**Working data:**

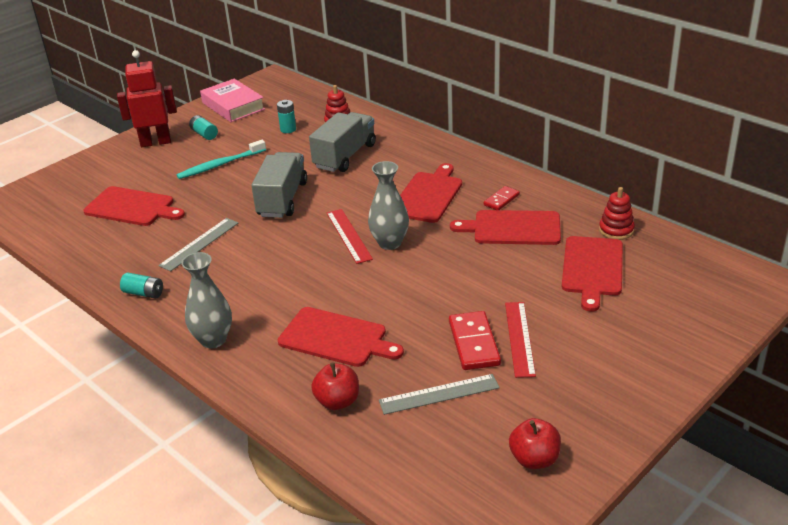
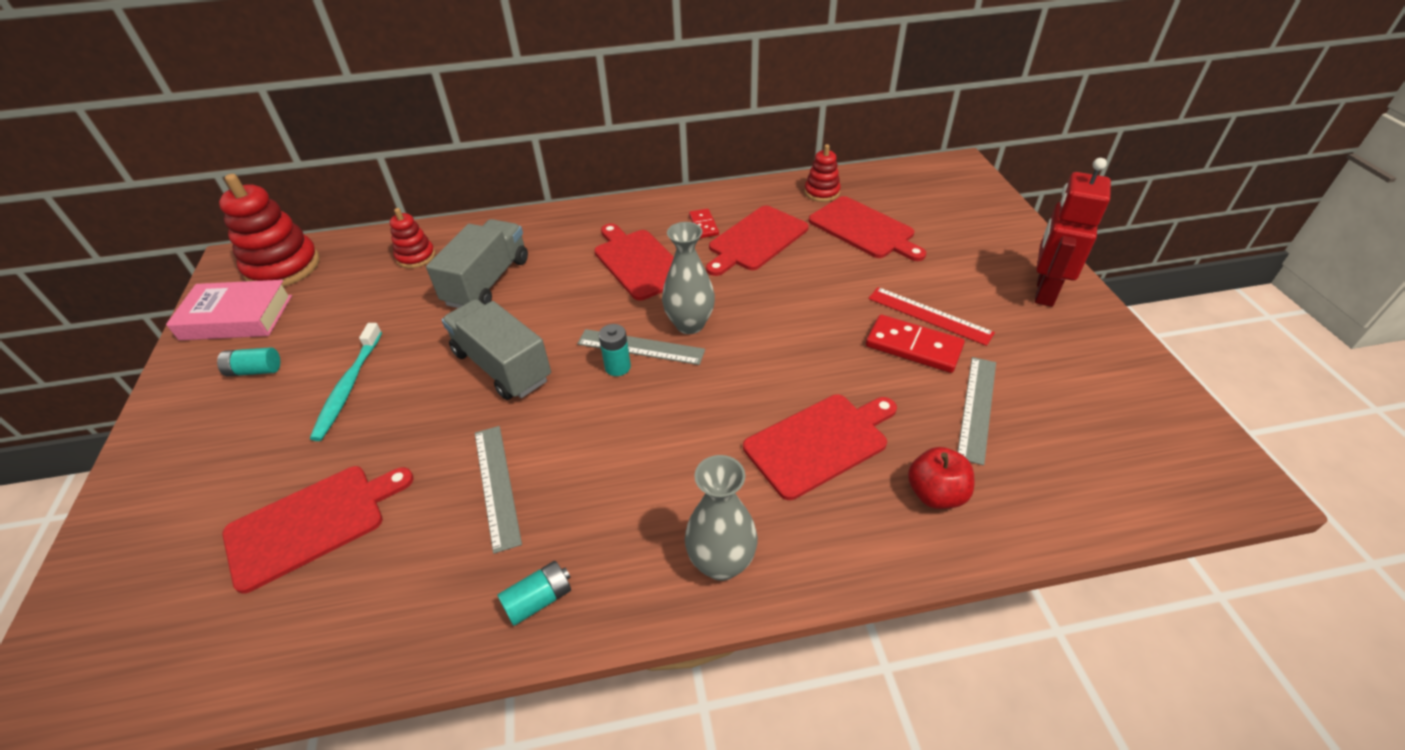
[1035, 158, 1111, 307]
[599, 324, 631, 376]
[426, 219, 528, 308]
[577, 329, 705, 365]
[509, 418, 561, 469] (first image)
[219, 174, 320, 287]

**Task:** What you give back should be the lines from the one with "[599, 324, 631, 376]" to the end of the data, copied exactly, both ends included.

**Exercise result:**
[599, 324, 631, 376]
[426, 219, 528, 308]
[577, 329, 705, 365]
[509, 418, 561, 469] (first image)
[219, 174, 320, 287]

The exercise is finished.